### Input
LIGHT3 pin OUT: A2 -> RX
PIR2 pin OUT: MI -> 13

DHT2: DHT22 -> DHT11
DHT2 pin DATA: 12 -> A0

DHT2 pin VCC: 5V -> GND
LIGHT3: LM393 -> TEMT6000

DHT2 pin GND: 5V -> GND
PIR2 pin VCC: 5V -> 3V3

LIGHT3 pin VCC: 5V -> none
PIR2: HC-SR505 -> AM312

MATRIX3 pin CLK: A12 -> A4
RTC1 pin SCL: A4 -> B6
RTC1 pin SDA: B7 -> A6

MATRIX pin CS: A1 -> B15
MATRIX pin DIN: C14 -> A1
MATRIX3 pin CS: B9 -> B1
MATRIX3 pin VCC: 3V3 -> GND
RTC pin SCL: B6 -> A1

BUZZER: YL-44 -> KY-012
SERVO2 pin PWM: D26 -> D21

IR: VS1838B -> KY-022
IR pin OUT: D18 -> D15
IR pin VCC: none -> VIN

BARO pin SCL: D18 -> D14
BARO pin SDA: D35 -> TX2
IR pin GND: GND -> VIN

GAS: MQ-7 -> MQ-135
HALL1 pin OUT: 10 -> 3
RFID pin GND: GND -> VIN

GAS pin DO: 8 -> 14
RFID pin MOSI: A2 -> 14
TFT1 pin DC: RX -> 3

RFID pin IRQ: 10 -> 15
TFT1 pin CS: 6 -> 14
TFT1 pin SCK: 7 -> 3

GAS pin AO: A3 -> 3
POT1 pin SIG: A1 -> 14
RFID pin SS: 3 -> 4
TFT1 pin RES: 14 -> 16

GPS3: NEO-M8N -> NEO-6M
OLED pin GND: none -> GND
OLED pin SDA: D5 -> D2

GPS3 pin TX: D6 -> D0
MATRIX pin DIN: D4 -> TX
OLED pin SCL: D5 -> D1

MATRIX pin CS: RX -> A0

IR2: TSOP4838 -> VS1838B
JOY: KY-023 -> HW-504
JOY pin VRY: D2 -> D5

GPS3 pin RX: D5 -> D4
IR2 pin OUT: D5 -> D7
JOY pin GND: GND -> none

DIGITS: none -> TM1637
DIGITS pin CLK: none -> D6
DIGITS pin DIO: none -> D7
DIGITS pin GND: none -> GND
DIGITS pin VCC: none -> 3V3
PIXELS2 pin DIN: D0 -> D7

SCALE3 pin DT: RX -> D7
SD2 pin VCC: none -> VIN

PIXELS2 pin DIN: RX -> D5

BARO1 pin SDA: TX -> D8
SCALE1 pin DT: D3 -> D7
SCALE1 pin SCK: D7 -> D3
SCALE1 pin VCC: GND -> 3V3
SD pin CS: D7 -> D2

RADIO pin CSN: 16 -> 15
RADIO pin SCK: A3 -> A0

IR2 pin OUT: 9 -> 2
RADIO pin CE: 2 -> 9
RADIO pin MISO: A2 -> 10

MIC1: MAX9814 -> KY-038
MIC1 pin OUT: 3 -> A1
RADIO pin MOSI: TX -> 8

### The task
Every line holding the word "RFID" should be copied out of the records above.

### Solution for this exercise
RFID pin GND: GND -> VIN
RFID pin MOSI: A2 -> 14
RFID pin IRQ: 10 -> 15
RFID pin SS: 3 -> 4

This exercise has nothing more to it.